→ TASK DIRECTIONS:
Gather every line from the entries below that includes "Brille".

→ Records from a data collection:

----------

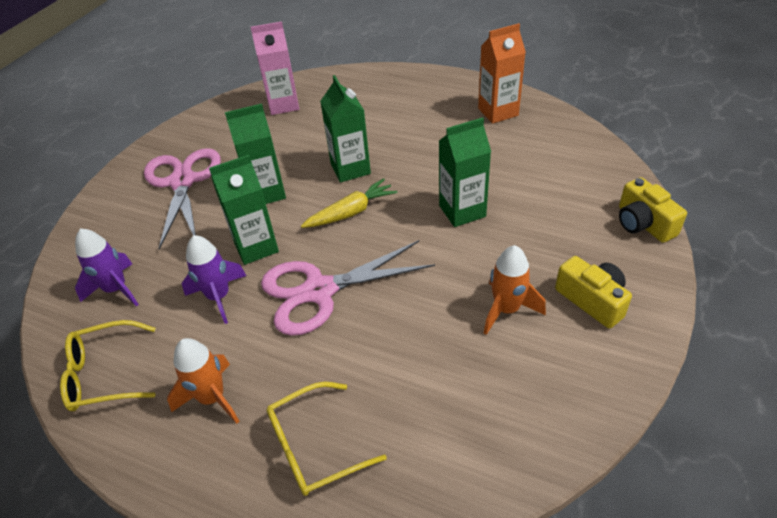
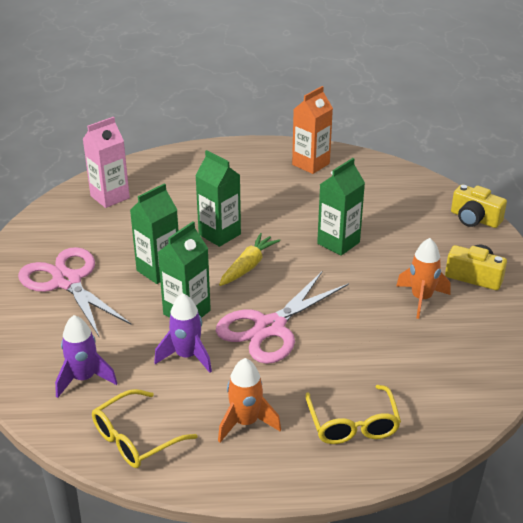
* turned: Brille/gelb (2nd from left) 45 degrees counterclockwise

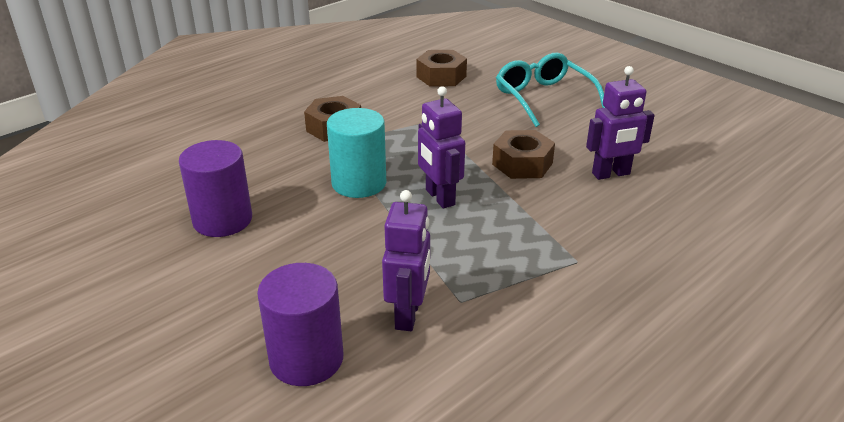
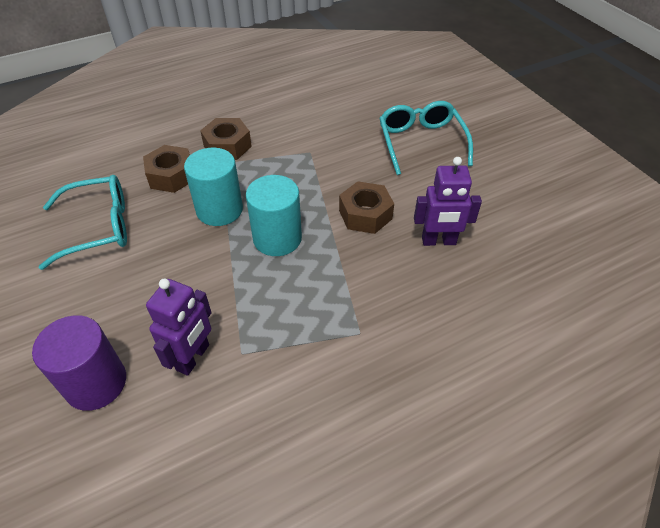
* replaced: Vollzylinder/lila (1st from left) to Brille/türkis (1st from left)
* moved: Sechskantmutter/braun (2nd from left in the first image) to Sechskantmutter/braun (1st from left)
* replaced: Roboter/lila (2nd from left) to Vollzylinder/türkis (2nd from left)

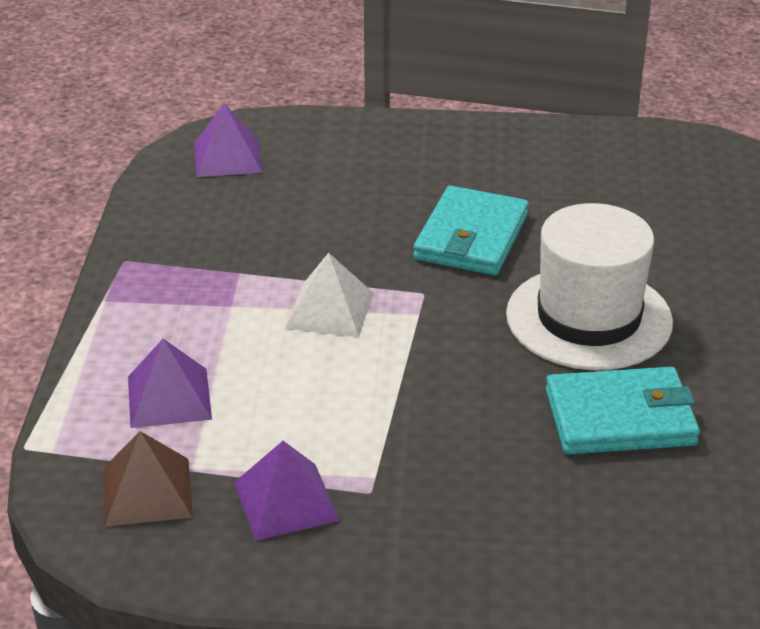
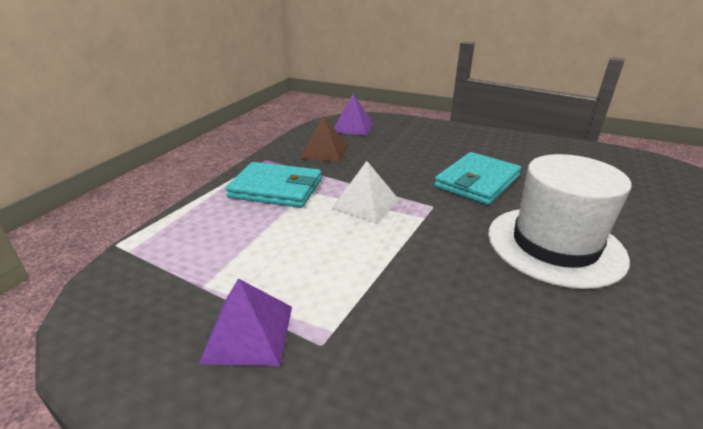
* moved: Pyramide/braun
* removed: Pyramide/lila (1st from left)
* moved: Geldbörse/türkis (2nd from left in the first image) to Geldbörse/türkis (1st from left)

----------

→ OUTPUT FOR THIS TASK:
* turned: Brille/gelb (2nd from left) 45 degrees counterclockwise
* replaced: Vollzylinder/lila (1st from left) to Brille/türkis (1st from left)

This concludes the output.